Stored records
== Segment start ==

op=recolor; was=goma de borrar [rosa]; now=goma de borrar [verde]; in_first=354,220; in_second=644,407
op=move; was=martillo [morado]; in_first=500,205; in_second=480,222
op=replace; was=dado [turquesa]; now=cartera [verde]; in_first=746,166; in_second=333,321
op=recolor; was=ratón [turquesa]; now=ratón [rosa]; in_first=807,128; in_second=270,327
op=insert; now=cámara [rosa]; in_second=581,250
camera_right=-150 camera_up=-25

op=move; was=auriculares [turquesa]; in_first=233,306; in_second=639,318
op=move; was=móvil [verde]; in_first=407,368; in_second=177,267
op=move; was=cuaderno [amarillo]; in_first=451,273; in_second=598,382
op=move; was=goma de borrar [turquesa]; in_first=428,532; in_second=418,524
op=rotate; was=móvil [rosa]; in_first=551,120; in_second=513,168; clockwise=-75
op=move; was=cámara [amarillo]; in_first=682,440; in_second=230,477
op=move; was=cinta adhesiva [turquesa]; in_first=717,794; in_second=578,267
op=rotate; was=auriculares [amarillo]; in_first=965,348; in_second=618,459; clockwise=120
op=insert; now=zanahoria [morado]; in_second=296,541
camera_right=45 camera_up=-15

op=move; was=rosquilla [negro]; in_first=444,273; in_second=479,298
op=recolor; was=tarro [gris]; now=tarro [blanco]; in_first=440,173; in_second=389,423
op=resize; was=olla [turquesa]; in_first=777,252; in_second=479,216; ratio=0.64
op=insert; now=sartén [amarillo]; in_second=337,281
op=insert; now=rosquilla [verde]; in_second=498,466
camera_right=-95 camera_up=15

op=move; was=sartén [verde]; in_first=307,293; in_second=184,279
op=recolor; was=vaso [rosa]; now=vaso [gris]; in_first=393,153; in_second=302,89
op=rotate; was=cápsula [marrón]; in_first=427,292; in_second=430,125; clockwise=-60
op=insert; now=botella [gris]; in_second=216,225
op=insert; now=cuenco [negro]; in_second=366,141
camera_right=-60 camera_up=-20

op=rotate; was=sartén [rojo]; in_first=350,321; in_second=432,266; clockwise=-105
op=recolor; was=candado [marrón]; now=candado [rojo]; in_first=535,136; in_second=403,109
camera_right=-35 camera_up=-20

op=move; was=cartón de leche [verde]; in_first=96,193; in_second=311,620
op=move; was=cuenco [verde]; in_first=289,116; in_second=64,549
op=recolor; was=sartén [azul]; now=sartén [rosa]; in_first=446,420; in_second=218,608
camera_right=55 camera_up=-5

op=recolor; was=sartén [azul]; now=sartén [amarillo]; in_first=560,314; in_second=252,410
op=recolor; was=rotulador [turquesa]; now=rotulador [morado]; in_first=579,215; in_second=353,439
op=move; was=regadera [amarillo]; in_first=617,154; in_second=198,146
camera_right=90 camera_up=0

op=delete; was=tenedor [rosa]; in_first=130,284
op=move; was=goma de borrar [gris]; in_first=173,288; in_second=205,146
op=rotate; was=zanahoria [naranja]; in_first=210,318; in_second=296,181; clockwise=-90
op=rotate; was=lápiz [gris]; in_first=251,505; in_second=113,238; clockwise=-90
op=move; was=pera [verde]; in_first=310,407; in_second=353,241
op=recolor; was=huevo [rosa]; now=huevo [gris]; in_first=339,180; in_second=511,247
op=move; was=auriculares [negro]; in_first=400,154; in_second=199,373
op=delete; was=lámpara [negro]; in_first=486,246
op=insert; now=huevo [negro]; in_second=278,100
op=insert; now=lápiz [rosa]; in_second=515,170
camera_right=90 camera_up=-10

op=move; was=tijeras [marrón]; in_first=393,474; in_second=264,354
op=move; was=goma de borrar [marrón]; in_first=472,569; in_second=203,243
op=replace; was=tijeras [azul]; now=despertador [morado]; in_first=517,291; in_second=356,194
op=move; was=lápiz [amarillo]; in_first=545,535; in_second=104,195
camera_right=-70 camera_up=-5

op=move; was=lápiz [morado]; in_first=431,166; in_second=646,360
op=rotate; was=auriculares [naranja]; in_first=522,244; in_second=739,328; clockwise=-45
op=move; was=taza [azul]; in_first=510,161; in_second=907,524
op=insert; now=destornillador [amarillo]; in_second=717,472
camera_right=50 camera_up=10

== Segment end ==

WHAT YOU NEED TO DO
Transcribe the entries above exactly.

EXERCISE SOLUTION
op=recolor; was=goma de borrar [rosa]; now=goma de borrar [verde]; in_first=354,220; in_second=644,407
op=move; was=martillo [morado]; in_first=500,205; in_second=480,222
op=replace; was=dado [turquesa]; now=cartera [verde]; in_first=746,166; in_second=333,321
op=recolor; was=ratón [turquesa]; now=ratón [rosa]; in_first=807,128; in_second=270,327
op=insert; now=cámara [rosa]; in_second=581,250
camera_right=-150 camera_up=-25

op=move; was=auriculares [turquesa]; in_first=233,306; in_second=639,318
op=move; was=móvil [verde]; in_first=407,368; in_second=177,267
op=move; was=cuaderno [amarillo]; in_first=451,273; in_second=598,382
op=move; was=goma de borrar [turquesa]; in_first=428,532; in_second=418,524
op=rotate; was=móvil [rosa]; in_first=551,120; in_second=513,168; clockwise=-75
op=move; was=cámara [amarillo]; in_first=682,440; in_second=230,477
op=move; was=cinta adhesiva [turquesa]; in_first=717,794; in_second=578,267
op=rotate; was=auriculares [amarillo]; in_first=965,348; in_second=618,459; clockwise=120
op=insert; now=zanahoria [morado]; in_second=296,541
camera_right=45 camera_up=-15

op=move; was=rosquilla [negro]; in_first=444,273; in_second=479,298
op=recolor; was=tarro [gris]; now=tarro [blanco]; in_first=440,173; in_second=389,423
op=resize; was=olla [turquesa]; in_first=777,252; in_second=479,216; ratio=0.64
op=insert; now=sartén [amarillo]; in_second=337,281
op=insert; now=rosquilla [verde]; in_second=498,466
camera_right=-95 camera_up=15

op=move; was=sartén [verde]; in_first=307,293; in_second=184,279
op=recolor; was=vaso [rosa]; now=vaso [gris]; in_first=393,153; in_second=302,89
op=rotate; was=cápsula [marrón]; in_first=427,292; in_second=430,125; clockwise=-60
op=insert; now=botella [gris]; in_second=216,225
op=insert; now=cuenco [negro]; in_second=366,141
camera_right=-60 camera_up=-20

op=rotate; was=sartén [rojo]; in_first=350,321; in_second=432,266; clockwise=-105
op=recolor; was=candado [marrón]; now=candado [rojo]; in_first=535,136; in_second=403,109
camera_right=-35 camera_up=-20

op=move; was=cartón de leche [verde]; in_first=96,193; in_second=311,620
op=move; was=cuenco [verde]; in_first=289,116; in_second=64,549
op=recolor; was=sartén [azul]; now=sartén [rosa]; in_first=446,420; in_second=218,608
camera_right=55 camera_up=-5

op=recolor; was=sartén [azul]; now=sartén [amarillo]; in_first=560,314; in_second=252,410
op=recolor; was=rotulador [turquesa]; now=rotulador [morado]; in_first=579,215; in_second=353,439
op=move; was=regadera [amarillo]; in_first=617,154; in_second=198,146
camera_right=90 camera_up=0

op=delete; was=tenedor [rosa]; in_first=130,284
op=move; was=goma de borrar [gris]; in_first=173,288; in_second=205,146
op=rotate; was=zanahoria [naranja]; in_first=210,318; in_second=296,181; clockwise=-90
op=rotate; was=lápiz [gris]; in_first=251,505; in_second=113,238; clockwise=-90
op=move; was=pera [verde]; in_first=310,407; in_second=353,241
op=recolor; was=huevo [rosa]; now=huevo [gris]; in_first=339,180; in_second=511,247
op=move; was=auriculares [negro]; in_first=400,154; in_second=199,373
op=delete; was=lámpara [negro]; in_first=486,246
op=insert; now=huevo [negro]; in_second=278,100
op=insert; now=lápiz [rosa]; in_second=515,170
camera_right=90 camera_up=-10

op=move; was=tijeras [marrón]; in_first=393,474; in_second=264,354
op=move; was=goma de borrar [marrón]; in_first=472,569; in_second=203,243
op=replace; was=tijeras [azul]; now=despertador [morado]; in_first=517,291; in_second=356,194
op=move; was=lápiz [amarillo]; in_first=545,535; in_second=104,195
camera_right=-70 camera_up=-5

op=move; was=lápiz [morado]; in_first=431,166; in_second=646,360
op=rotate; was=auriculares [naranja]; in_first=522,244; in_second=739,328; clockwise=-45
op=move; was=taza [azul]; in_first=510,161; in_second=907,524
op=insert; now=destornillador [amarillo]; in_second=717,472
camera_right=50 camera_up=10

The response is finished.